Beginning with the line that holds "[350, 348, 429, 374]", write out each line exactly as it stands until the end of the data, and include no pictures.

----- Source material -----

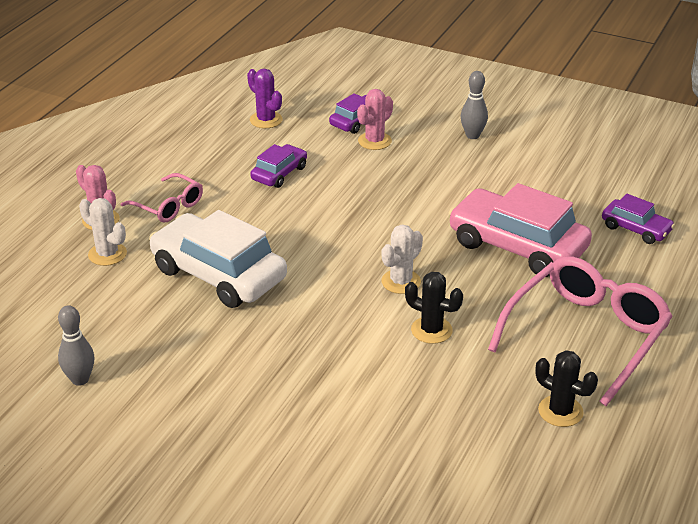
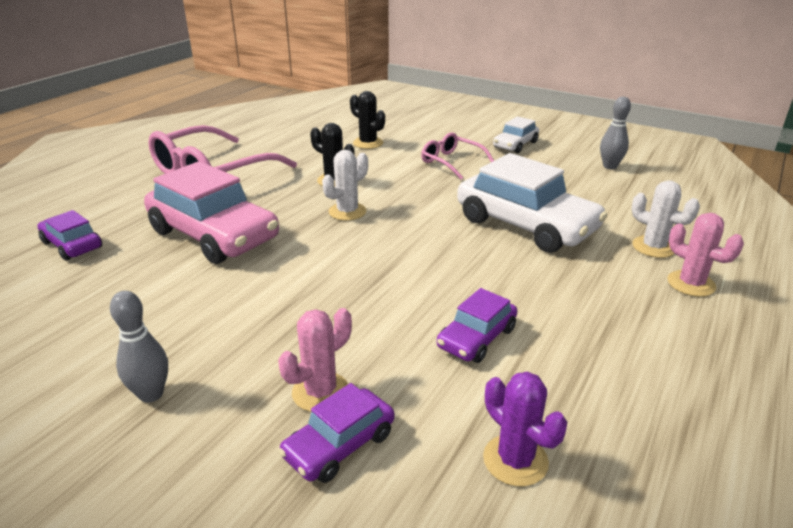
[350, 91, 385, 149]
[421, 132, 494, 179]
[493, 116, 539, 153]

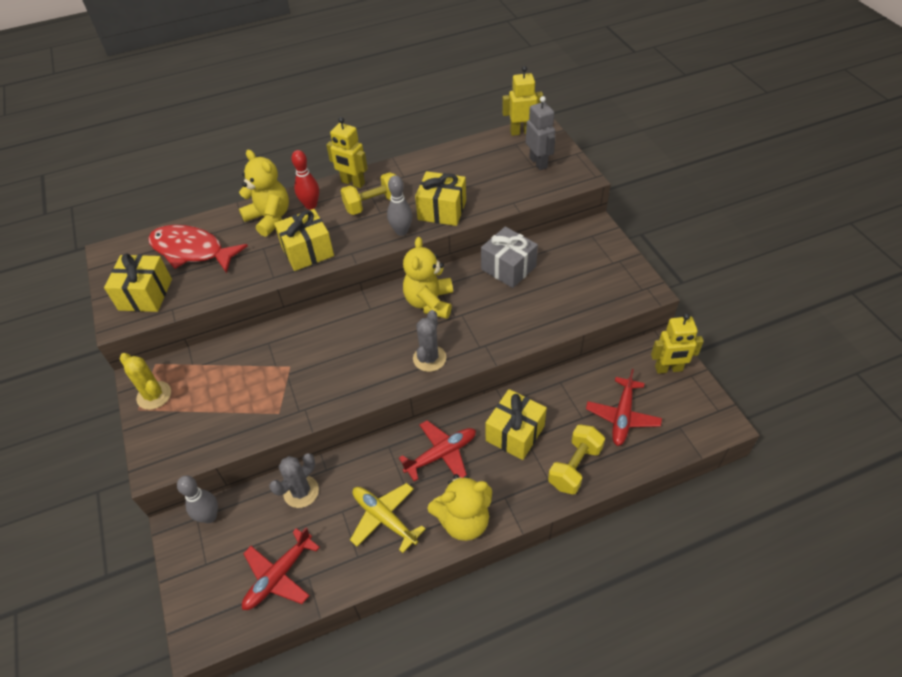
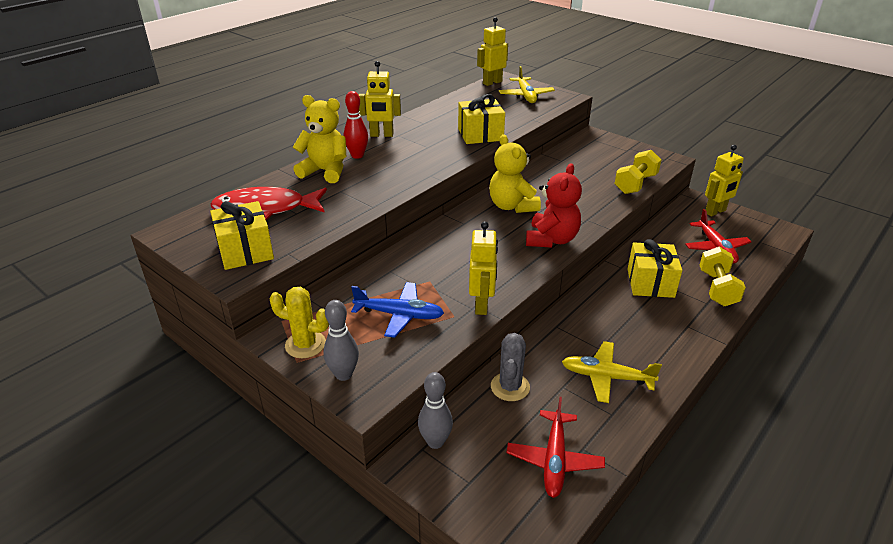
[323, 300, 359, 381]
[351, 282, 444, 338]
[469, 221, 498, 315]
[499, 66, 555, 103]
[526, 163, 582, 248]
[615, 150, 661, 194]
[274, 209, 334, 271] (first image)
[399, 420, 476, 481] (first image)
[427, 474, 492, 541] (first image)
[481, 227, 538, 288] (first image)

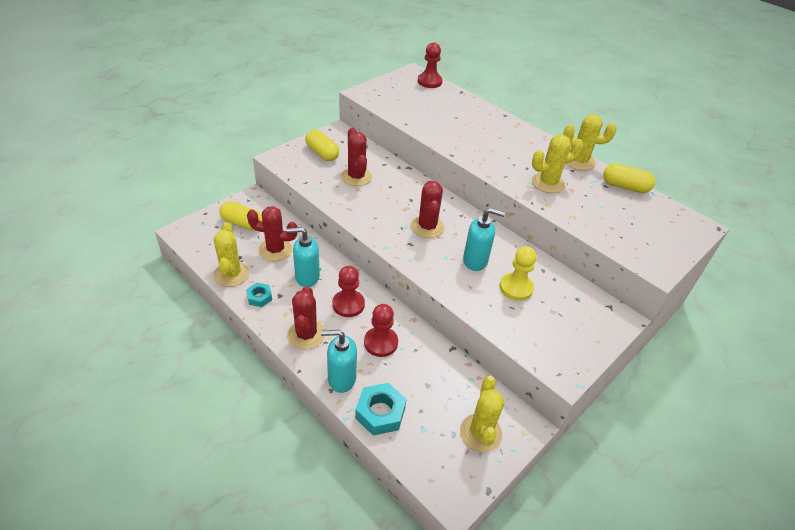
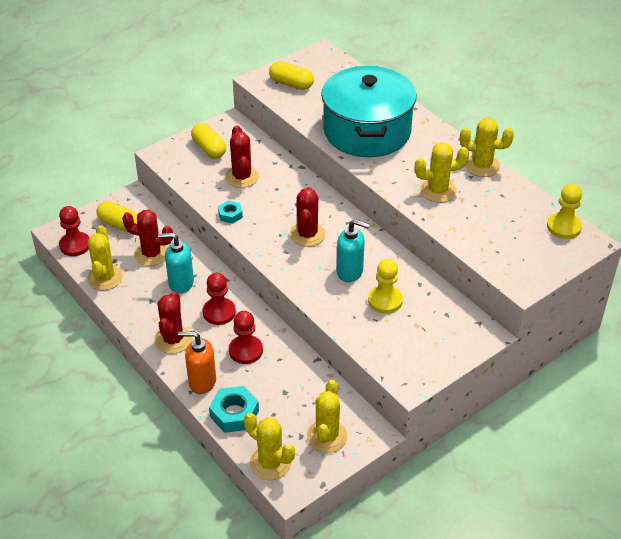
[59, 206, 90, 256]
[178, 331, 216, 394]
[218, 200, 243, 224]
[244, 413, 295, 480]
[269, 61, 314, 90]
[321, 66, 416, 157]
[547, 184, 582, 239]

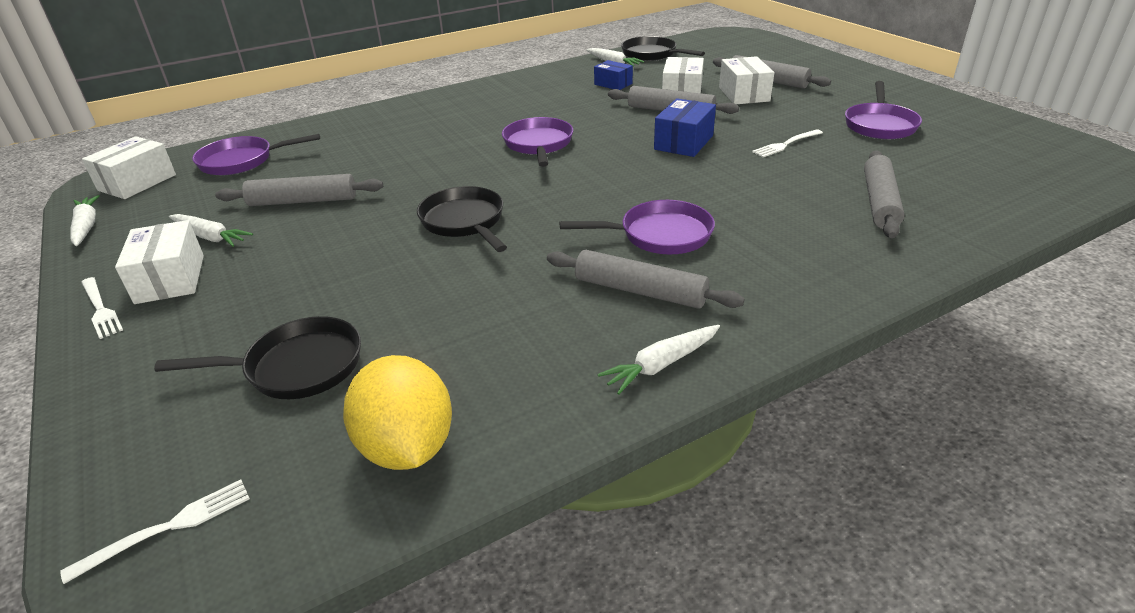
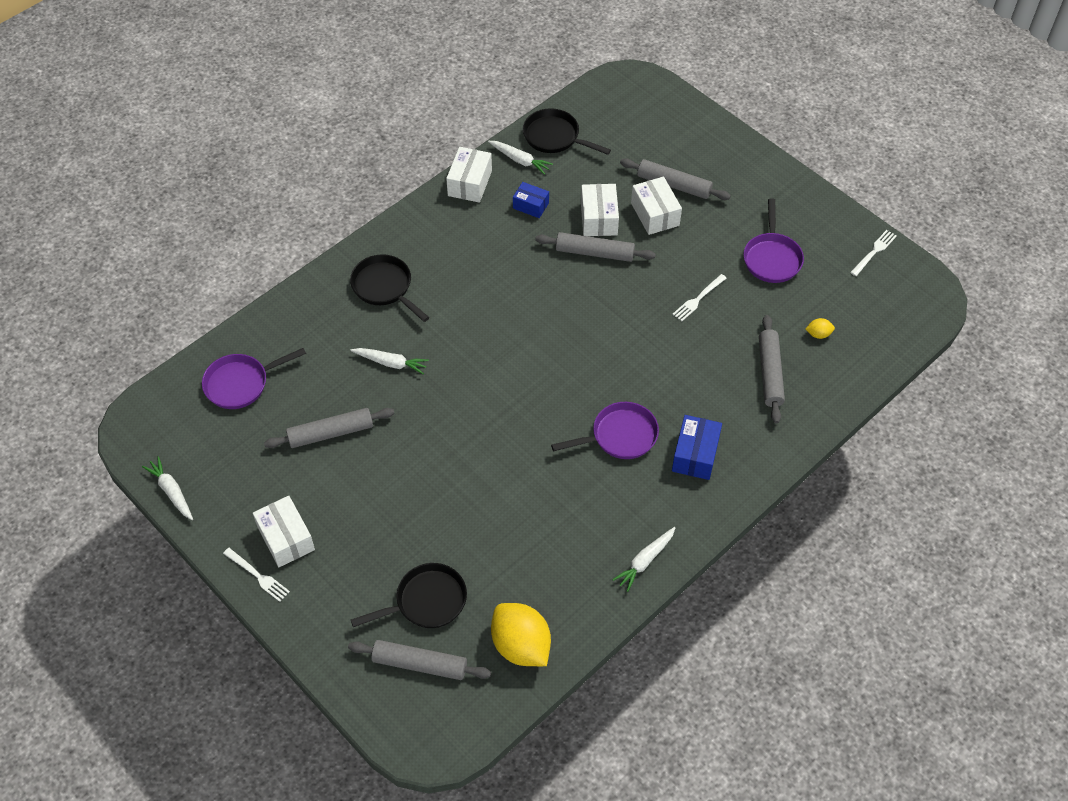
[348, 640, 491, 680]
[350, 254, 429, 322]
[350, 348, 429, 374]
[446, 147, 492, 203]
[672, 415, 722, 480]
[806, 318, 835, 339]
[850, 230, 897, 276]
[502, 117, 573, 167] (first image)

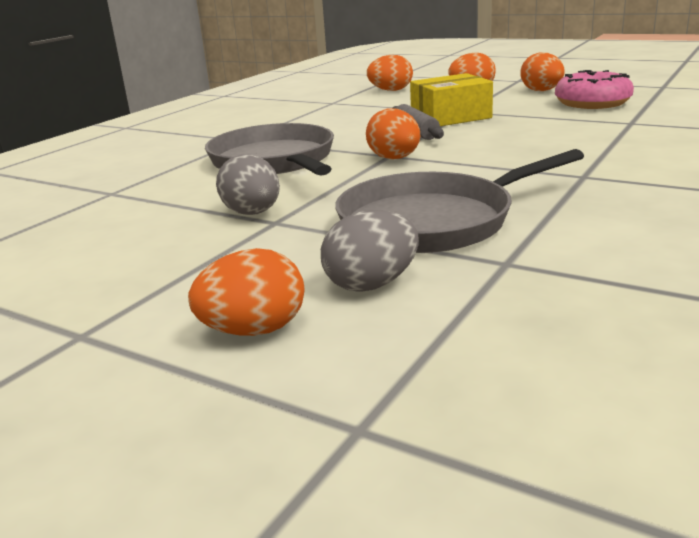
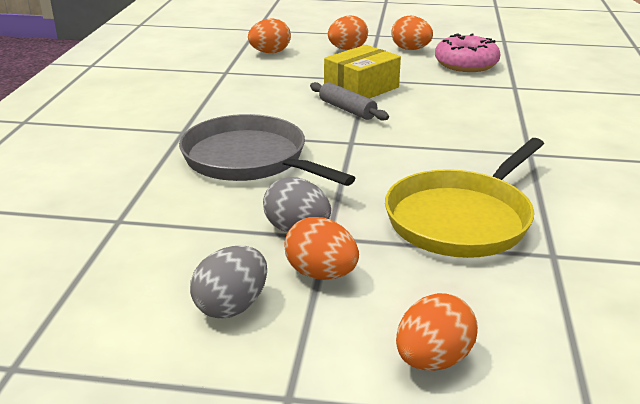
[190, 246, 267, 319]
[284, 217, 359, 280]
[385, 138, 544, 258]

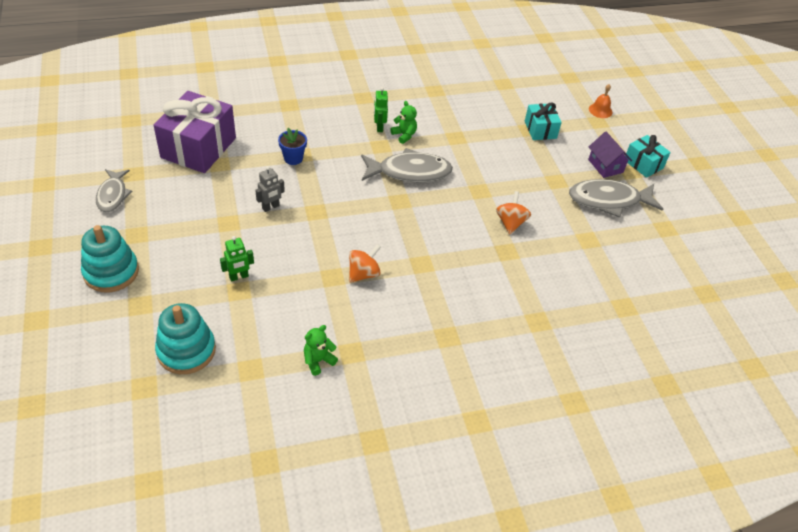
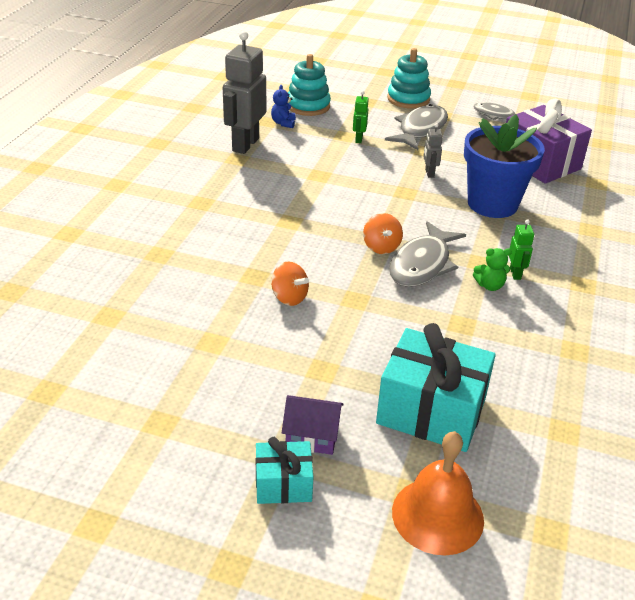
[223, 31, 266, 154]
[271, 85, 296, 128]
[363, 213, 403, 254]
[376, 323, 496, 452]
[385, 104, 448, 150]
[392, 431, 484, 555]
[464, 115, 545, 218]
[509, 219, 534, 280]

-----

▸ Solution to this problem:
[350, 348, 429, 374]
[446, 147, 492, 203]
[672, 415, 722, 480]
[806, 318, 835, 339]
[850, 230, 897, 276]
[502, 117, 573, 167] (first image)

[190, 246, 267, 319]
[284, 217, 359, 280]
[385, 138, 544, 258]

[223, 31, 266, 154]
[271, 85, 296, 128]
[363, 213, 403, 254]
[376, 323, 496, 452]
[385, 104, 448, 150]
[392, 431, 484, 555]
[464, 115, 545, 218]
[509, 219, 534, 280]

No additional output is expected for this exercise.